### Collected data:
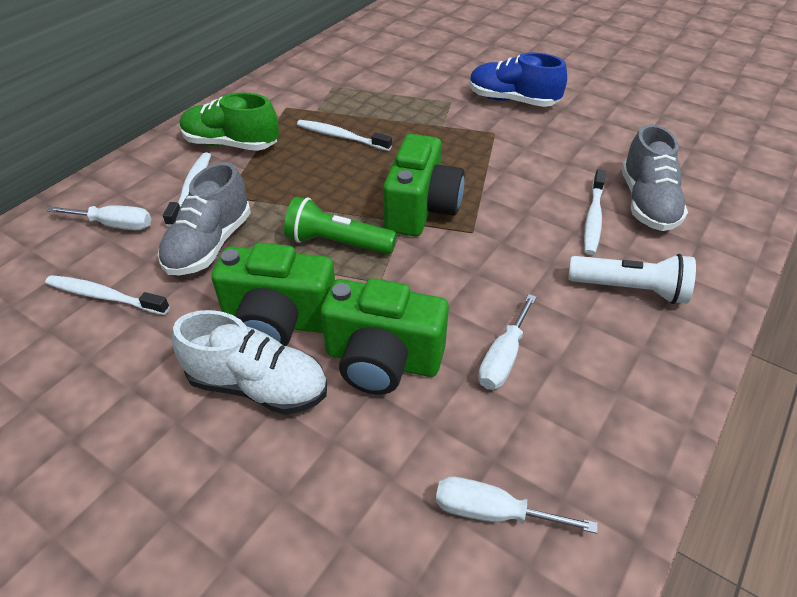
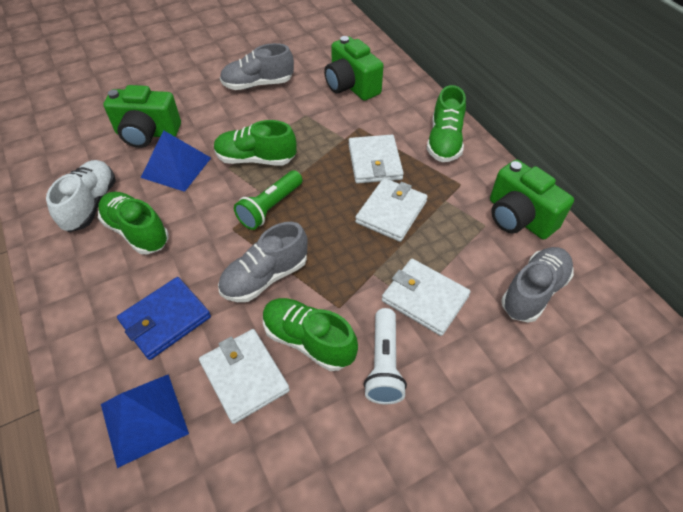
blue pyramid: 0 -> 2
blue shoe: 1 -> 0
blue wallet: 0 -> 1
green shoe: 1 -> 4
grey shoe: 2 -> 3
white screwdriver: 3 -> 0
white toothbrush: 4 -> 0
white wallet: 0 -> 4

### Task statement:
Write out, exactly as shown, only the lines running from the one that contains "grey shoe: 2 -> 3" to the last line above.

### Written solution:
grey shoe: 2 -> 3
white screwdriver: 3 -> 0
white toothbrush: 4 -> 0
white wallet: 0 -> 4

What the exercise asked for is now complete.